### Task details
Filter task. Return each line of the material that holds the string "DGND".

### Data supplied
Segment Open

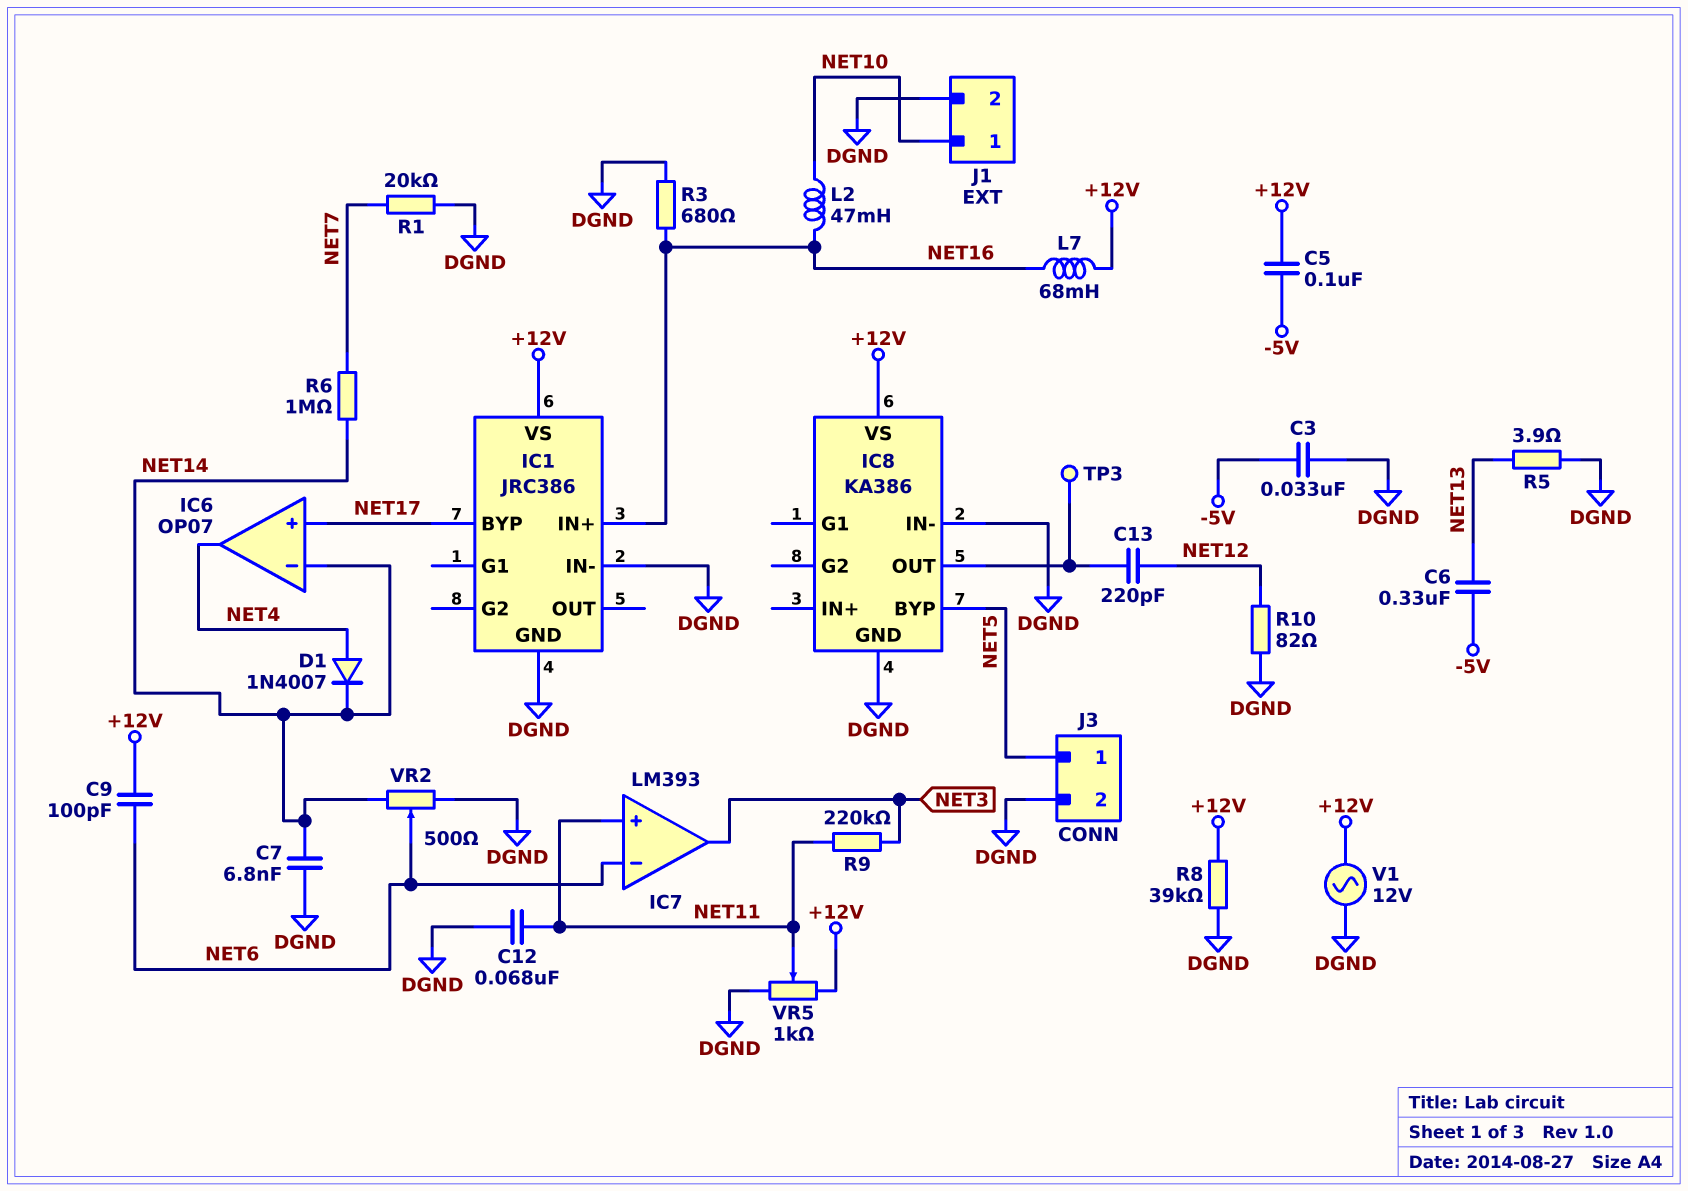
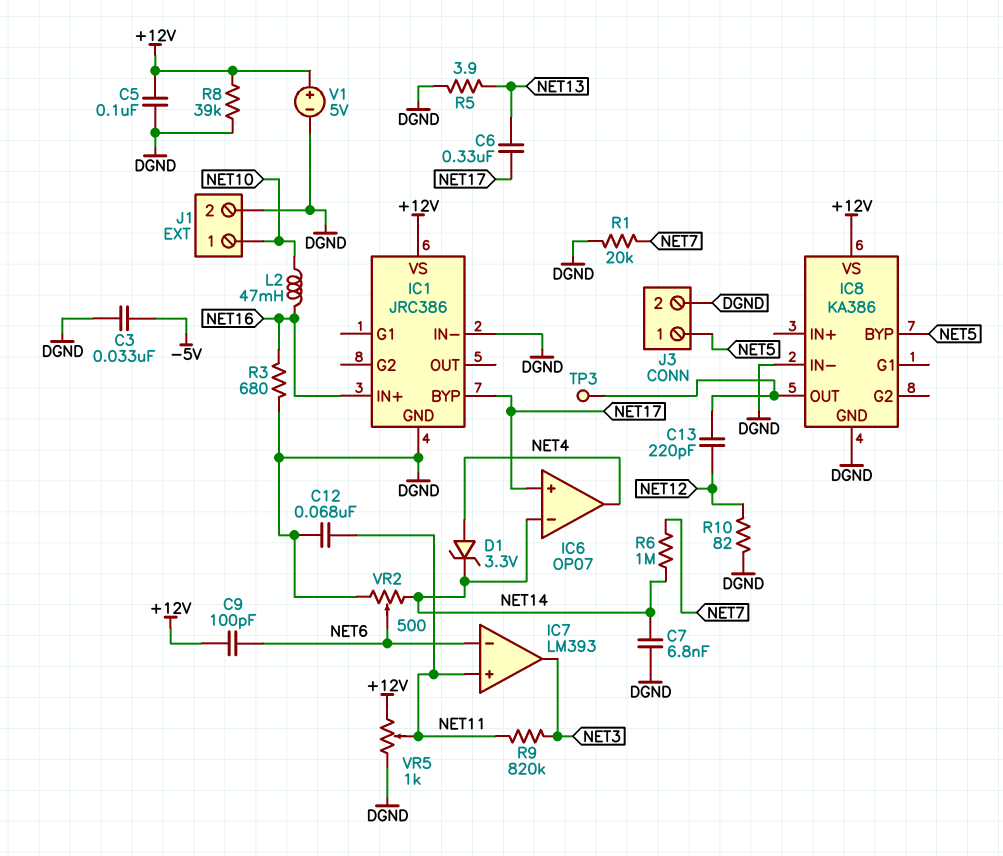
C5: 100nF (+12V, -5V) -> 100nF (+12V, DGND)
C6: 330nF (-5V, NET13) -> 330nF (NET13, NET17)
D1: diode 1N4007 (A NET4, K NET14) -> zener 3.3V (A NET4, K NET14)
L7: 68mH (+12V, NET16) -> none
R9: 220k (NET3, NET11) -> 820k (NET3, NET11)
V1: AC 12V (+12V, DGND) -> 5V (plus +12V, minus DGND)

Segment Closed

### Exercise result
C5: 100nF (+12V, -5V) -> 100nF (+12V, DGND)
V1: AC 12V (+12V, DGND) -> 5V (plus +12V, minus DGND)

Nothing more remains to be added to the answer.